# EXERCISE REQUIREMENTS
Print the records exactly as written, and let no picture into the answer.

# DATA RECORDS
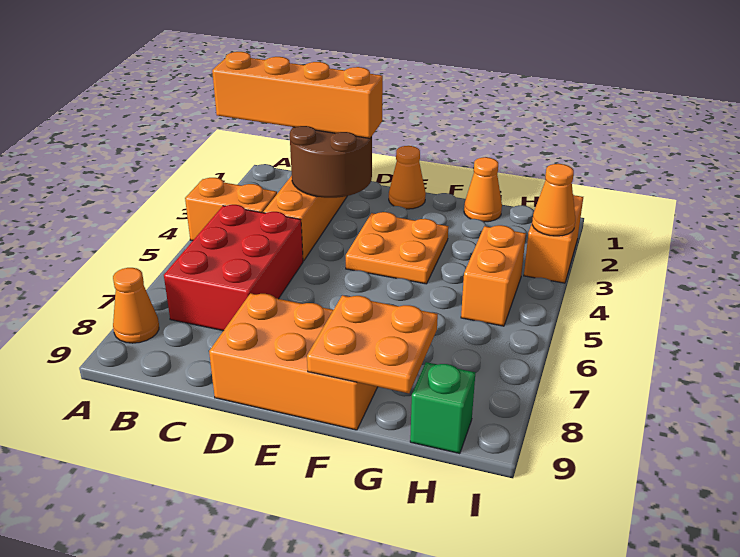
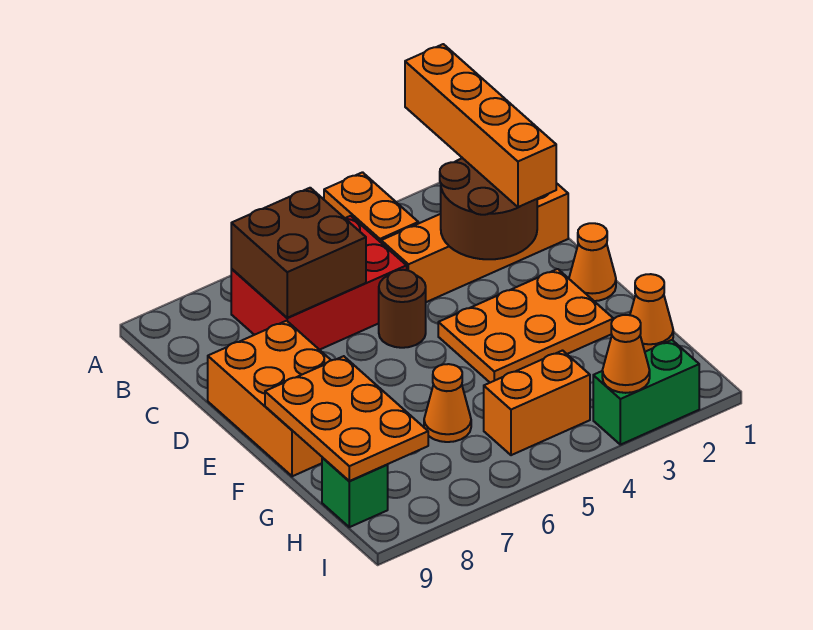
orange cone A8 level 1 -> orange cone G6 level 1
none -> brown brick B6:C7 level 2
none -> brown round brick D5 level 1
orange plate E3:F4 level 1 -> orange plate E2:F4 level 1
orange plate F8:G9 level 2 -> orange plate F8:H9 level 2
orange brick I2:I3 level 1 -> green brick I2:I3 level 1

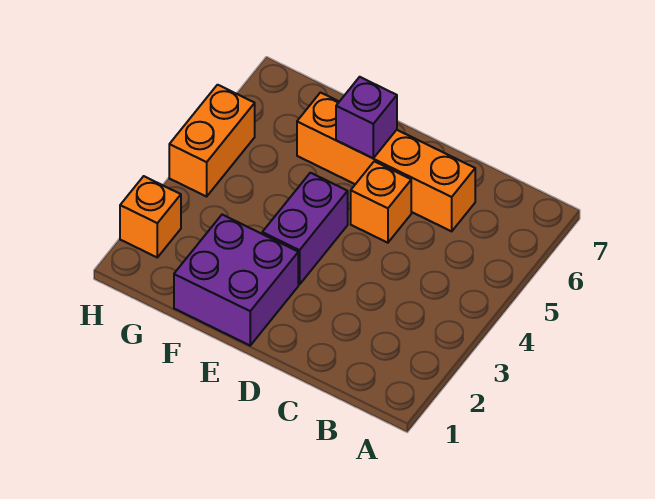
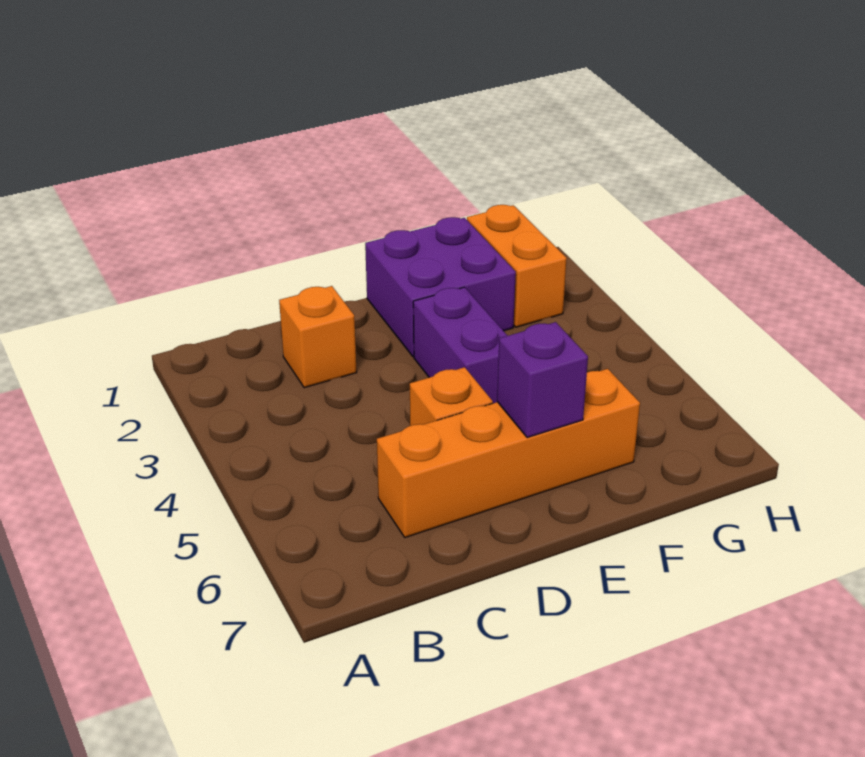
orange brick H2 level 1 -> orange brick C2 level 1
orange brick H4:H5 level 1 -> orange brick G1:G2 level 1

# RESULT OF THIS TASK
orange cone A8 level 1 -> orange cone G6 level 1
none -> brown brick B6:C7 level 2
none -> brown round brick D5 level 1
orange plate E3:F4 level 1 -> orange plate E2:F4 level 1
orange plate F8:G9 level 2 -> orange plate F8:H9 level 2
orange brick I2:I3 level 1 -> green brick I2:I3 level 1

orange brick H2 level 1 -> orange brick C2 level 1
orange brick H4:H5 level 1 -> orange brick G1:G2 level 1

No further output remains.